#### ASSIGNMENT:
Please restate the data below word for word, omitting all images.

#### TASK INPUT:
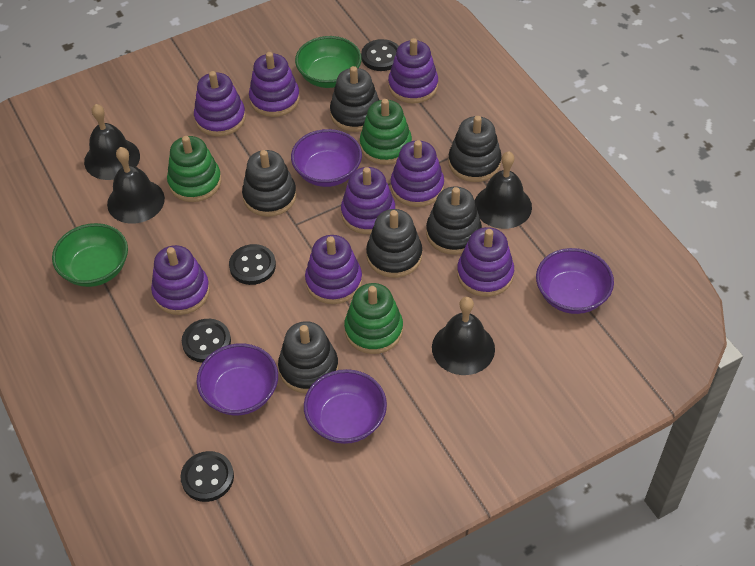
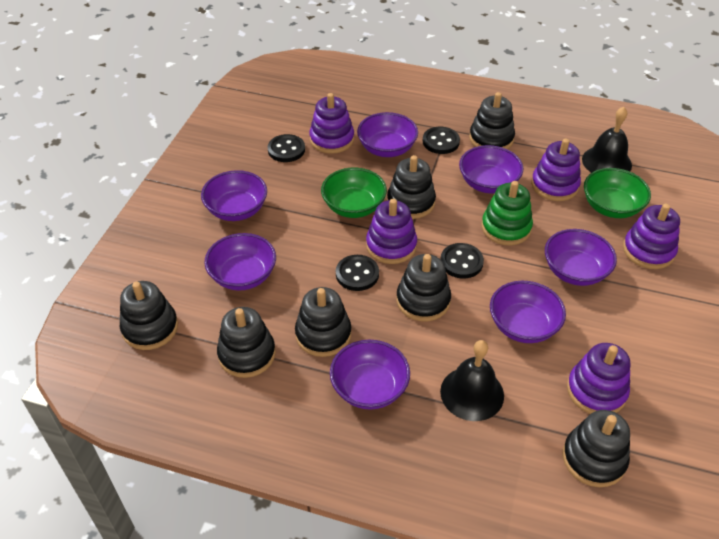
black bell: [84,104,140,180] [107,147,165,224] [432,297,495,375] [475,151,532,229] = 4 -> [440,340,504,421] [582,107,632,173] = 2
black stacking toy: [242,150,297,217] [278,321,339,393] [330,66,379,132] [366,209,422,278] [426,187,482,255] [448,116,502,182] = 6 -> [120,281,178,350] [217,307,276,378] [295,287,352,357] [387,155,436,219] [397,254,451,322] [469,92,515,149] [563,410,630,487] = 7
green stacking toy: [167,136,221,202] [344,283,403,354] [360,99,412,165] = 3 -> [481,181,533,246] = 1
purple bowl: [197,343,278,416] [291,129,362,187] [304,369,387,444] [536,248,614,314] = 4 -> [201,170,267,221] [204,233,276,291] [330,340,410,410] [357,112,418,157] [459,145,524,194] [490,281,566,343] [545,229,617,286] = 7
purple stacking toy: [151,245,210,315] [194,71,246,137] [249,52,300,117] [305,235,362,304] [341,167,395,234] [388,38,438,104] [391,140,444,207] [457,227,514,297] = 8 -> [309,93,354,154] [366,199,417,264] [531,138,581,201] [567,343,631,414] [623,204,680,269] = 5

#### COMPLETED EXERCISE:
black bell: [84,104,140,180] [107,147,165,224] [432,297,495,375] [475,151,532,229] = 4 -> [440,340,504,421] [582,107,632,173] = 2
black stacking toy: [242,150,297,217] [278,321,339,393] [330,66,379,132] [366,209,422,278] [426,187,482,255] [448,116,502,182] = 6 -> [120,281,178,350] [217,307,276,378] [295,287,352,357] [387,155,436,219] [397,254,451,322] [469,92,515,149] [563,410,630,487] = 7
green stacking toy: [167,136,221,202] [344,283,403,354] [360,99,412,165] = 3 -> [481,181,533,246] = 1
purple bowl: [197,343,278,416] [291,129,362,187] [304,369,387,444] [536,248,614,314] = 4 -> [201,170,267,221] [204,233,276,291] [330,340,410,410] [357,112,418,157] [459,145,524,194] [490,281,566,343] [545,229,617,286] = 7
purple stacking toy: [151,245,210,315] [194,71,246,137] [249,52,300,117] [305,235,362,304] [341,167,395,234] [388,38,438,104] [391,140,444,207] [457,227,514,297] = 8 -> [309,93,354,154] [366,199,417,264] [531,138,581,201] [567,343,631,414] [623,204,680,269] = 5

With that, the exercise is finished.